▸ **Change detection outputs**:
>>>

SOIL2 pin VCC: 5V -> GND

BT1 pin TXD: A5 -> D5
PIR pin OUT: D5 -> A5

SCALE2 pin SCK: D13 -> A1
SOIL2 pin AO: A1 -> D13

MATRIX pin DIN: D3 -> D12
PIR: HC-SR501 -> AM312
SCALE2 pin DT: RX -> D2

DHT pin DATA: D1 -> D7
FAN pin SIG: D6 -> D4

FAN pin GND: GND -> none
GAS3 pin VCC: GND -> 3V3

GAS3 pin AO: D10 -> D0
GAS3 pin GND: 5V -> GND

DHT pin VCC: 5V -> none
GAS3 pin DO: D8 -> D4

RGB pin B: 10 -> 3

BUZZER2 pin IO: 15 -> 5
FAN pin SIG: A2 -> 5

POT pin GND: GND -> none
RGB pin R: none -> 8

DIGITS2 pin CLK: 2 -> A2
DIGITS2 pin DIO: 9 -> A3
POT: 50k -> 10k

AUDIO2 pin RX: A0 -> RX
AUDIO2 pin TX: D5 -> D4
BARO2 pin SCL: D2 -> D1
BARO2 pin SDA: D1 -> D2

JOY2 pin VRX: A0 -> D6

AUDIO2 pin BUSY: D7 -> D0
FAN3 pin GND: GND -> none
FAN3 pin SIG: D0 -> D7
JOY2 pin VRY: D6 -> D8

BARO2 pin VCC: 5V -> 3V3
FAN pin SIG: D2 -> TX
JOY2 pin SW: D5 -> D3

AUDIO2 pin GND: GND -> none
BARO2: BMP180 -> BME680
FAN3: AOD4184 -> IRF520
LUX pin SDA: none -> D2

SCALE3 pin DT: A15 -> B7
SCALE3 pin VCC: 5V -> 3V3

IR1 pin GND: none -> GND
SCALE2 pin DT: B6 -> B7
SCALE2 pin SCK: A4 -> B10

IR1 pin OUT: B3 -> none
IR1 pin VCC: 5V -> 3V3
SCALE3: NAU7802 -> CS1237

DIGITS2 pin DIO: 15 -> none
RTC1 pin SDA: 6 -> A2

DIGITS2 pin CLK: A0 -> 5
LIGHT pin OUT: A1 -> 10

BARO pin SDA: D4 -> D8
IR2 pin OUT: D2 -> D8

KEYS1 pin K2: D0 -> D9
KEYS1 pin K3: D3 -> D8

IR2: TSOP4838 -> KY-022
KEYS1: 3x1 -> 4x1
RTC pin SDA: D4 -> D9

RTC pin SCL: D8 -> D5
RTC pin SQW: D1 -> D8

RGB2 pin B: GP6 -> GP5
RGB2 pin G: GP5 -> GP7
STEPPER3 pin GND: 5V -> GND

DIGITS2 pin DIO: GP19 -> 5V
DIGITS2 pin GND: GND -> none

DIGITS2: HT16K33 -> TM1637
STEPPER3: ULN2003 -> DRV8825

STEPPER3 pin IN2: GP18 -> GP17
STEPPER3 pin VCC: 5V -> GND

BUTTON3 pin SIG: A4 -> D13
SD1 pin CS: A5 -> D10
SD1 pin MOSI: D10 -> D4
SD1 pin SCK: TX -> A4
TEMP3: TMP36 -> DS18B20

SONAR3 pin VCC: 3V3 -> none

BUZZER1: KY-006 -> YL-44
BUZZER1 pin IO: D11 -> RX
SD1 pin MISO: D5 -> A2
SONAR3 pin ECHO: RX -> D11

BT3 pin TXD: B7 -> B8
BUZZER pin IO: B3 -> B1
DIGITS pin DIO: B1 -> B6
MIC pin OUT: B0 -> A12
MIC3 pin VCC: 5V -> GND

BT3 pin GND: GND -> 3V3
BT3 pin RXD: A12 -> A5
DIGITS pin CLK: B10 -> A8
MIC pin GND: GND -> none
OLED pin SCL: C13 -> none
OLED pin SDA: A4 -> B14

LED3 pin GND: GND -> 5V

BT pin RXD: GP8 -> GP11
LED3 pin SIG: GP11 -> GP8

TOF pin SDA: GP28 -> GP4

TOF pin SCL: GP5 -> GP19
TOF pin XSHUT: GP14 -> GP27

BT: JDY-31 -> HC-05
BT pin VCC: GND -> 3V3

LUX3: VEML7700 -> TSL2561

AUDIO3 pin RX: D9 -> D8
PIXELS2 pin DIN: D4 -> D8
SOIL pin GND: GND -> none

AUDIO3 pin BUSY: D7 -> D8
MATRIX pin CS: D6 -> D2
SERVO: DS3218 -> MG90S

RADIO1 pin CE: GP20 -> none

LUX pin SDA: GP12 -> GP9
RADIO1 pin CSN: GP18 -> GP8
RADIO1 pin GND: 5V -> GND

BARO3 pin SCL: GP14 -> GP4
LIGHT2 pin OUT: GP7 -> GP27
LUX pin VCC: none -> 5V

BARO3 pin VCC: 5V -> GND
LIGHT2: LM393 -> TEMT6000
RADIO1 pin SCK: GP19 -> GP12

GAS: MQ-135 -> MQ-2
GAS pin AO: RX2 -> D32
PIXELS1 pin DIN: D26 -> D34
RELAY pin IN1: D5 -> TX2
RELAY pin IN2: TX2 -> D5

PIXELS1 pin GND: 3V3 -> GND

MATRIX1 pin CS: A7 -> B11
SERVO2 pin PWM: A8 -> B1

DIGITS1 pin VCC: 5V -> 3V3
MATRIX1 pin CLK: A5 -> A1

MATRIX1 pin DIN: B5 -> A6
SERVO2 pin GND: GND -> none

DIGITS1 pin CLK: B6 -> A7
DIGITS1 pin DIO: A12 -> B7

<<<

▸ **PROBLEM**: Your answer should be the lines above from the one containing "PIXELS2 pin DIN: D4 -> D8" through the one containing "GAS: MQ-135 -> MQ-2", copied exactly and with both ends kept.

▸ **ANSWER TO THE EXERCISE**:
PIXELS2 pin DIN: D4 -> D8
SOIL pin GND: GND -> none

AUDIO3 pin BUSY: D7 -> D8
MATRIX pin CS: D6 -> D2
SERVO: DS3218 -> MG90S

RADIO1 pin CE: GP20 -> none

LUX pin SDA: GP12 -> GP9
RADIO1 pin CSN: GP18 -> GP8
RADIO1 pin GND: 5V -> GND

BARO3 pin SCL: GP14 -> GP4
LIGHT2 pin OUT: GP7 -> GP27
LUX pin VCC: none -> 5V

BARO3 pin VCC: 5V -> GND
LIGHT2: LM393 -> TEMT6000
RADIO1 pin SCK: GP19 -> GP12

GAS: MQ-135 -> MQ-2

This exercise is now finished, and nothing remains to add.